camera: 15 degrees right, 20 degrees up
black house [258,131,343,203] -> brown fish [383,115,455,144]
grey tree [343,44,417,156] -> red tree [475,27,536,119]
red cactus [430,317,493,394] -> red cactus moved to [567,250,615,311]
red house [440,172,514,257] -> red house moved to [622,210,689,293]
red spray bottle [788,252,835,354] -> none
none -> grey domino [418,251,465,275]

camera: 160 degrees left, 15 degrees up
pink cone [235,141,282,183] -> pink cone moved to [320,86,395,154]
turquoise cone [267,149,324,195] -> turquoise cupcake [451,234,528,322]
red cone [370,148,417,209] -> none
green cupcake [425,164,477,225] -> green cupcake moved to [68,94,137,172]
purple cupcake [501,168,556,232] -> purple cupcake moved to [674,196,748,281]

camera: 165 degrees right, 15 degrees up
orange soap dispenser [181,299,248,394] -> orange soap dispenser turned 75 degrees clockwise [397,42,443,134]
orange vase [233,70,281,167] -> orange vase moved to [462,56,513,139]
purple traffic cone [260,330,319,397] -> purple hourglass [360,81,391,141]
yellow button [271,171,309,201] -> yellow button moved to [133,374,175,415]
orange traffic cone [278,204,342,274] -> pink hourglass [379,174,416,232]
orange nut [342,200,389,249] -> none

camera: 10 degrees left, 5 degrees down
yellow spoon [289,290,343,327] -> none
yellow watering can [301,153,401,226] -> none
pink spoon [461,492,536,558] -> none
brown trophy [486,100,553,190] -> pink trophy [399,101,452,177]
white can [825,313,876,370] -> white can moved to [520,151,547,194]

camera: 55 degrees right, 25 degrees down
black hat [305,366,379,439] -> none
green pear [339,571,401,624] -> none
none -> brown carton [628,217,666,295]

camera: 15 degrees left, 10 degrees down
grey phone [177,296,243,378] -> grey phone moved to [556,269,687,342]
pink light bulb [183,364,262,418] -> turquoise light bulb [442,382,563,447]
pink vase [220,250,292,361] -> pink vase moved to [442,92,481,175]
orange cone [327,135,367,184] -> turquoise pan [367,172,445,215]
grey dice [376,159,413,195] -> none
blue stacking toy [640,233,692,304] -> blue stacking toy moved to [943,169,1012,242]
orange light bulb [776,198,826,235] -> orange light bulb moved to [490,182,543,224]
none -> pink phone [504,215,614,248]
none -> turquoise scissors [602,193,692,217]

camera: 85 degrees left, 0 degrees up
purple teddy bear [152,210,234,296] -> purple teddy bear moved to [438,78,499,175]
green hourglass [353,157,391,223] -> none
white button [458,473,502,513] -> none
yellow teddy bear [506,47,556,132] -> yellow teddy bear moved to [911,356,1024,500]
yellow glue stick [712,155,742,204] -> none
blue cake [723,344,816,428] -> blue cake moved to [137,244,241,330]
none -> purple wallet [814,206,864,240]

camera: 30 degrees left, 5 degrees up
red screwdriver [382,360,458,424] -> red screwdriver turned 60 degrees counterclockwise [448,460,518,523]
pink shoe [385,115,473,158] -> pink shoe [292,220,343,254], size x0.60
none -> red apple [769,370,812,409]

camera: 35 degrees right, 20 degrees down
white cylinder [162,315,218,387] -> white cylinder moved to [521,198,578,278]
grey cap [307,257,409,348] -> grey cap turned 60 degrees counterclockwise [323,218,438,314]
----------------------------------------
_ASSIGNMENT_:
Report all lines in the records that include the string "left".

_THE ANSWER_:
camera: 160 degrees left, 15 degrees up
camera: 10 degrees left, 5 degrees down
camera: 15 degrees left, 10 degrees down
camera: 85 degrees left, 0 degrees up
camera: 30 degrees left, 5 degrees up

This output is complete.